* **DATA SUPPLIED**
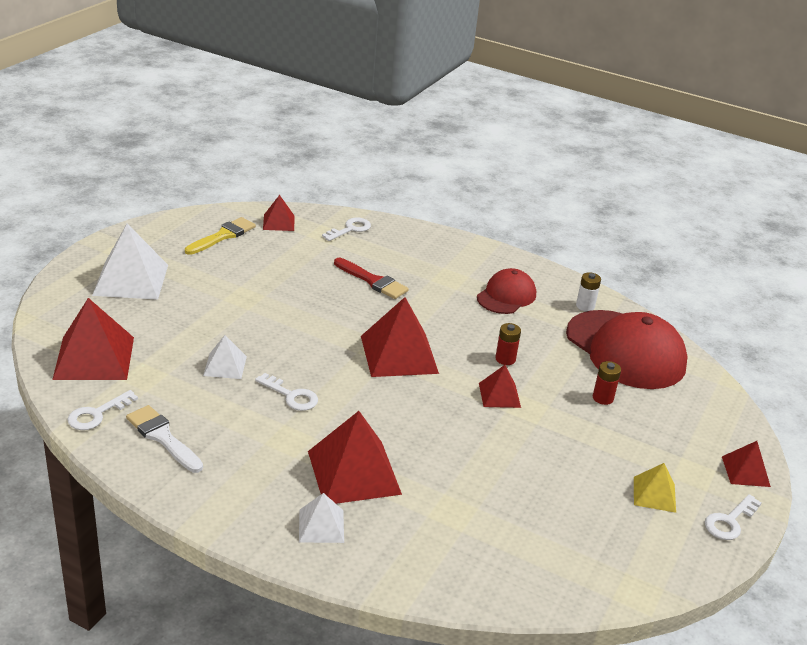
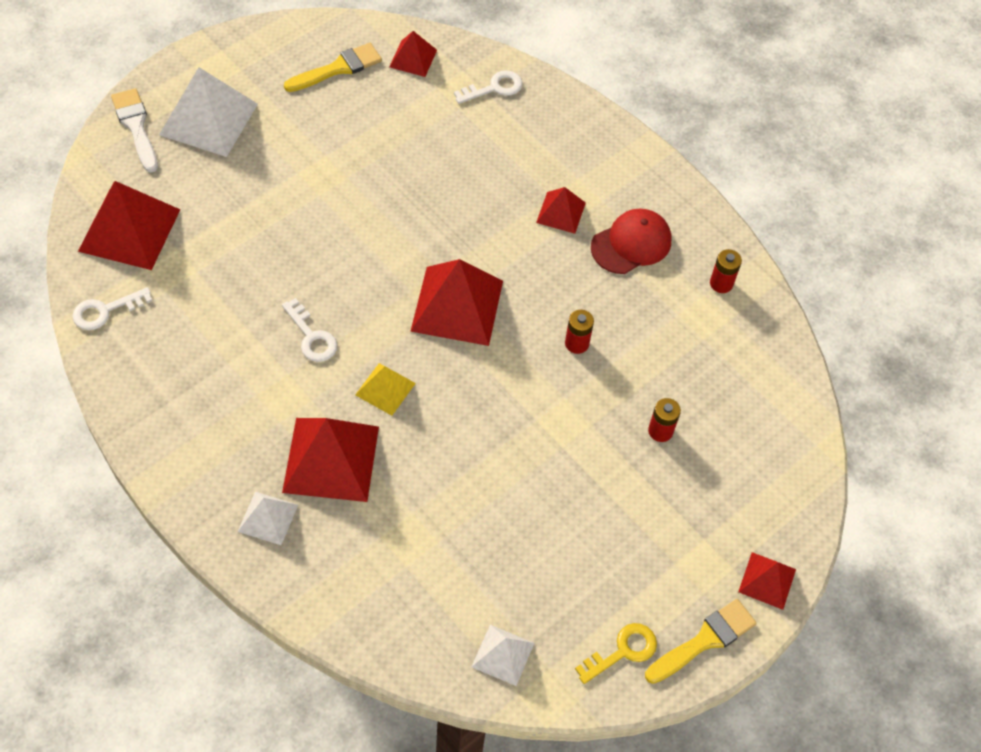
camera: 20 degrees right, 25 degrees up
(162, 437) = (158, 359): white brush -> white brush (136, 126)
(225, 366) = (259, 275): white pyramid -> white pyramid (502, 655)
(373, 281) = (481, 182): red brush -> none
(499, 395) = (542, 395): red pyramid -> red pyramid (561, 212)
(585, 306) = (721, 283): white battery -> red battery
(625, 350) = (731, 365): red cap -> none
(654, 494) = (640, 580): yellow pyramid -> yellow pyramid (385, 389)
(674, 545) = (623, 651): none -> yellow key
(729, 521) = (704, 640): white key -> yellow brush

* **ACTION ITEM**
Could the data above be repeated exactly, with every picture dropped?

* **RESPONSE AREA**
camera: 20 degrees right, 25 degrees up
(162, 437) = (158, 359): white brush -> white brush (136, 126)
(225, 366) = (259, 275): white pyramid -> white pyramid (502, 655)
(373, 281) = (481, 182): red brush -> none
(499, 395) = (542, 395): red pyramid -> red pyramid (561, 212)
(585, 306) = (721, 283): white battery -> red battery
(625, 350) = (731, 365): red cap -> none
(654, 494) = (640, 580): yellow pyramid -> yellow pyramid (385, 389)
(674, 545) = (623, 651): none -> yellow key
(729, 521) = (704, 640): white key -> yellow brush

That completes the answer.